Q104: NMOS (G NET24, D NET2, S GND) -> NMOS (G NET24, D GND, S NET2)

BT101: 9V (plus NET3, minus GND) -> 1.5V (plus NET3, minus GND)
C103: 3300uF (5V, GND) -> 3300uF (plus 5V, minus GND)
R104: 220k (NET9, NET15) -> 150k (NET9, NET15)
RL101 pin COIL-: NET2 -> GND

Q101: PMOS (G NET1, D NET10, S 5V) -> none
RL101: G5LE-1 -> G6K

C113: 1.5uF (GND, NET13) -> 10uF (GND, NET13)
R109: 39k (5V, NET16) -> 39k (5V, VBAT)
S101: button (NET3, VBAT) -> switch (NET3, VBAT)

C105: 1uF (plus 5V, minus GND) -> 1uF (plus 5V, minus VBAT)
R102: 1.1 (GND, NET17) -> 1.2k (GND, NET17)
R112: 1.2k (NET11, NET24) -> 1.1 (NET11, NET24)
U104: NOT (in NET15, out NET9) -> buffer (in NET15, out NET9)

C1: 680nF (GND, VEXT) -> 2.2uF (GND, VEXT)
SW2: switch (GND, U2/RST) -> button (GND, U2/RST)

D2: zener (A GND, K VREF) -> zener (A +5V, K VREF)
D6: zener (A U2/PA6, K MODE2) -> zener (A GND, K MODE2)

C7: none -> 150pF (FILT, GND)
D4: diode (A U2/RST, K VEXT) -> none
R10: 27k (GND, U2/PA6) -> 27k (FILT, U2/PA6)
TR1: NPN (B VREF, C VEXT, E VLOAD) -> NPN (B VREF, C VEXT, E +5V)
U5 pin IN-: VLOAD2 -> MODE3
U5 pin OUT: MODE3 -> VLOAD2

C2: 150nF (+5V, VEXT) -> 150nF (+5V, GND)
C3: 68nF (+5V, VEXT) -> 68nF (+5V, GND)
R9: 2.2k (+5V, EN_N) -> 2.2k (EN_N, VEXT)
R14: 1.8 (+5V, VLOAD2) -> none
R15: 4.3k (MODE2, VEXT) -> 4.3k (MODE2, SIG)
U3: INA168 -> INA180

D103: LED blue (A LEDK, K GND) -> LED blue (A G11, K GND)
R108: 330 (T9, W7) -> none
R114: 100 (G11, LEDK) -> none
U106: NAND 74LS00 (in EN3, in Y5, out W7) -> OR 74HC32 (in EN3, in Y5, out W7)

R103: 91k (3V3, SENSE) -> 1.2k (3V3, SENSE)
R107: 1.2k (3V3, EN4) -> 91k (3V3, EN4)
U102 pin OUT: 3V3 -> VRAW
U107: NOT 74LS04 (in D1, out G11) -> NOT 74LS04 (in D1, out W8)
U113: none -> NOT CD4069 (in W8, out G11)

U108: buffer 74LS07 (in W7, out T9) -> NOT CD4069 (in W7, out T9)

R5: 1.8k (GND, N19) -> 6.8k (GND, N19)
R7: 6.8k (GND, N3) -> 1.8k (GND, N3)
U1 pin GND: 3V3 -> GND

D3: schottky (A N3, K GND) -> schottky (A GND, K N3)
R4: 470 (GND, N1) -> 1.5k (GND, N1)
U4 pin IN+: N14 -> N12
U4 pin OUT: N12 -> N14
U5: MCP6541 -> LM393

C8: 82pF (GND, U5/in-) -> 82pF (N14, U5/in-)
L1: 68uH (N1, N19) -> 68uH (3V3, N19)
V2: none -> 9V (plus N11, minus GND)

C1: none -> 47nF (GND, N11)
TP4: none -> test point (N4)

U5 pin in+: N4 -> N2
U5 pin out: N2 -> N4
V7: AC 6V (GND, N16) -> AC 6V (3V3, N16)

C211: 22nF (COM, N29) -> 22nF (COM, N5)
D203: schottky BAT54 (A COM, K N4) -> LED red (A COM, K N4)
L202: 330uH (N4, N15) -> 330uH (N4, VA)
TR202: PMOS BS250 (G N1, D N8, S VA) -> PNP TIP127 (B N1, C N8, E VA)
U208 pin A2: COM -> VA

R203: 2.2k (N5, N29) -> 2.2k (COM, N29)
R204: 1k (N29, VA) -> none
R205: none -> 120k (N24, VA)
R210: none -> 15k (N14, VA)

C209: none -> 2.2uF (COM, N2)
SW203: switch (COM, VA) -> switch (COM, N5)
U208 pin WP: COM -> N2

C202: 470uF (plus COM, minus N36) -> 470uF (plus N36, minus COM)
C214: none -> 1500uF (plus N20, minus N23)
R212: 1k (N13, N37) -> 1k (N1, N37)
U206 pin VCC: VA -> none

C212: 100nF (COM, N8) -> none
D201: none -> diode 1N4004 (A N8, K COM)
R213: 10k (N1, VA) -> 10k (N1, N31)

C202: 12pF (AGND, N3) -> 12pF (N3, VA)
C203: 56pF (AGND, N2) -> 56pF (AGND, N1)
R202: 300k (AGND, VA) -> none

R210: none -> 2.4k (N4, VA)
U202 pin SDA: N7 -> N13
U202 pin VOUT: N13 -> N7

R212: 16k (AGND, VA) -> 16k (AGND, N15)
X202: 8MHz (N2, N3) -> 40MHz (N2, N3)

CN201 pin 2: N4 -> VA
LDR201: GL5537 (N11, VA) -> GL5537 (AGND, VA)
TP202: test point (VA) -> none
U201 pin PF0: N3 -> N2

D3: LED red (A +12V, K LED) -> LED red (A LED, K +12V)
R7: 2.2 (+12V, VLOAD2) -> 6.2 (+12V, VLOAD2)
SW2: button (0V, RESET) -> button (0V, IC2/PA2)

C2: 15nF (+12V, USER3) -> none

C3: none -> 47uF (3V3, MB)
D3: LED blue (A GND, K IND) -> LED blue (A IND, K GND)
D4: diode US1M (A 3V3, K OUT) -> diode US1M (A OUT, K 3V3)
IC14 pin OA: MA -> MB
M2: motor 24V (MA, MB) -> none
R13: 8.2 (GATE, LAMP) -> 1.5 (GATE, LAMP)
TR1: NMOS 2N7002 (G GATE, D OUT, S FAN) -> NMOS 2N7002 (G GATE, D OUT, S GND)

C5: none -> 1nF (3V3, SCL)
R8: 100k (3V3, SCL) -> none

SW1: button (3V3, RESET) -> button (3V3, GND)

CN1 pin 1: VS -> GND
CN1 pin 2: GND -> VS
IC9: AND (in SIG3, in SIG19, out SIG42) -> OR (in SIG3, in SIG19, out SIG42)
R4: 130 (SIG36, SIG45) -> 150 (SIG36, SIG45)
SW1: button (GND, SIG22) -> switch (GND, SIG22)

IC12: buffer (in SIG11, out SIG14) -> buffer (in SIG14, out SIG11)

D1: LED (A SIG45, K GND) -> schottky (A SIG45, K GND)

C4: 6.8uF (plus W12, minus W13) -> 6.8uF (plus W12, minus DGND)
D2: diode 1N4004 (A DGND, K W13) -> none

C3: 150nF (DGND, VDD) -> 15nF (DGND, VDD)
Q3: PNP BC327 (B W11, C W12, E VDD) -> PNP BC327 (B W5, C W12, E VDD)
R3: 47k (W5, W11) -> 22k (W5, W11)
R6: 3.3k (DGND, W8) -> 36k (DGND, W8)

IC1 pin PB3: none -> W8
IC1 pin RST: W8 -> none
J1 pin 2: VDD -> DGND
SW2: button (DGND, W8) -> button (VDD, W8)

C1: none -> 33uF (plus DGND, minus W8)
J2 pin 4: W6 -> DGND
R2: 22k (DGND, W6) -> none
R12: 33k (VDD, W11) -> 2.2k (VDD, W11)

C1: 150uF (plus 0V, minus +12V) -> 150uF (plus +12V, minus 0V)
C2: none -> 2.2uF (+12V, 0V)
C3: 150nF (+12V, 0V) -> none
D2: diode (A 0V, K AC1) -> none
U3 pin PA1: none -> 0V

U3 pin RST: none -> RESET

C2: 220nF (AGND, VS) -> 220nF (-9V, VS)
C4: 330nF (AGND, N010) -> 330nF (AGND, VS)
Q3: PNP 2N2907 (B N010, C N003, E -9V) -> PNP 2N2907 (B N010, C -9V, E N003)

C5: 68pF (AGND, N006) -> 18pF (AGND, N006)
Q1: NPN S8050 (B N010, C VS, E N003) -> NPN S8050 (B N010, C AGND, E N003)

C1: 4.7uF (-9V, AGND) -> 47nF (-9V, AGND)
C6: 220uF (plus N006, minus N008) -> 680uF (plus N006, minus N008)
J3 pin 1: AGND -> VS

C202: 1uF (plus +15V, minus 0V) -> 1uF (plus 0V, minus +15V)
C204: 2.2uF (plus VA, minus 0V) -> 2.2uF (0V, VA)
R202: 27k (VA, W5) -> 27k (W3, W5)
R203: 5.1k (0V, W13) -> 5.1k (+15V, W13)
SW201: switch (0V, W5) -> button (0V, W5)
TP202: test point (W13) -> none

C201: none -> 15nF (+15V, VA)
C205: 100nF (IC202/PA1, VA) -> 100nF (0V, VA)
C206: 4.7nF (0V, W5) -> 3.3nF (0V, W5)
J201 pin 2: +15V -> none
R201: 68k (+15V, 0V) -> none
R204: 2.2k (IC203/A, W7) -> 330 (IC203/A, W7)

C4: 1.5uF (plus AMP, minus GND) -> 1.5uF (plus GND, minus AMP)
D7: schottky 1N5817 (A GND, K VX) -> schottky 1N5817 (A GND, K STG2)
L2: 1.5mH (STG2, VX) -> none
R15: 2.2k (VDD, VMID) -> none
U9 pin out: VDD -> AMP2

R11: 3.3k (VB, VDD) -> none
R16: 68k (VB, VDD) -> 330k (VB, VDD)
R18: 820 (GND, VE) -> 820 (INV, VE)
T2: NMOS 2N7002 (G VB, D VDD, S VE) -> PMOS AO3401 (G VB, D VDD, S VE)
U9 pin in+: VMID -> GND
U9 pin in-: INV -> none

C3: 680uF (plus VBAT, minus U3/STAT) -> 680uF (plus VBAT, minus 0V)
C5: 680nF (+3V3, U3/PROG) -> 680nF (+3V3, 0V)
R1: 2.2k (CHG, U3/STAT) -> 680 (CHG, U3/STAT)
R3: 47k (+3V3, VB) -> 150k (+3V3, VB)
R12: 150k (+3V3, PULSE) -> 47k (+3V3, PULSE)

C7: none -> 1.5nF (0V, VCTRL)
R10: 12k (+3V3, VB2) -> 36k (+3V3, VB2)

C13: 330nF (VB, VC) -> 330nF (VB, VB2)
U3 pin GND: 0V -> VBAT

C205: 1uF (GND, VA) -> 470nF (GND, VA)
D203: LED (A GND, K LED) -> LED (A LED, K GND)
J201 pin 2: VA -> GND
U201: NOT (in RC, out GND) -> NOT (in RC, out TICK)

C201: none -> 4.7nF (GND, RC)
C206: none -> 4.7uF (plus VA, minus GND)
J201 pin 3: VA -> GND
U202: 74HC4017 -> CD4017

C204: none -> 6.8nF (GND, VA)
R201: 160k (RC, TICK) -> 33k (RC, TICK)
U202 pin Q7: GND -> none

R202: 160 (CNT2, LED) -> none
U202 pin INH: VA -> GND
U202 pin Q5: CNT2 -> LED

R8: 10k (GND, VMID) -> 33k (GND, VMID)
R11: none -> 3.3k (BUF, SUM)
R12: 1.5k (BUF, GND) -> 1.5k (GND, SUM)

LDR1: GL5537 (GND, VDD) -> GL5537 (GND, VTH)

◇ ◇ ◇ ◇ ◇

Would you please copy, word for word, everything above from the line containing "IC12: buffer (in" down to the line containing "C2: 220nF (AGND, VS) -> 220nF (-9V, VS)", those two lines included?

- [Written answer]:
IC12: buffer (in SIG11, out SIG14) -> buffer (in SIG14, out SIG11)

D1: LED (A SIG45, K GND) -> schottky (A SIG45, K GND)

C4: 6.8uF (plus W12, minus W13) -> 6.8uF (plus W12, minus DGND)
D2: diode 1N4004 (A DGND, K W13) -> none

C3: 150nF (DGND, VDD) -> 15nF (DGND, VDD)
Q3: PNP BC327 (B W11, C W12, E VDD) -> PNP BC327 (B W5, C W12, E VDD)
R3: 47k (W5, W11) -> 22k (W5, W11)
R6: 3.3k (DGND, W8) -> 36k (DGND, W8)

IC1 pin PB3: none -> W8
IC1 pin RST: W8 -> none
J1 pin 2: VDD -> DGND
SW2: button (DGND, W8) -> button (VDD, W8)

C1: none -> 33uF (plus DGND, minus W8)
J2 pin 4: W6 -> DGND
R2: 22k (DGND, W6) -> none
R12: 33k (VDD, W11) -> 2.2k (VDD, W11)

C1: 150uF (plus 0V, minus +12V) -> 150uF (plus +12V, minus 0V)
C2: none -> 2.2uF (+12V, 0V)
C3: 150nF (+12V, 0V) -> none
D2: diode (A 0V, K AC1) -> none
U3 pin PA1: none -> 0V

U3 pin RST: none -> RESET

C2: 220nF (AGND, VS) -> 220nF (-9V, VS)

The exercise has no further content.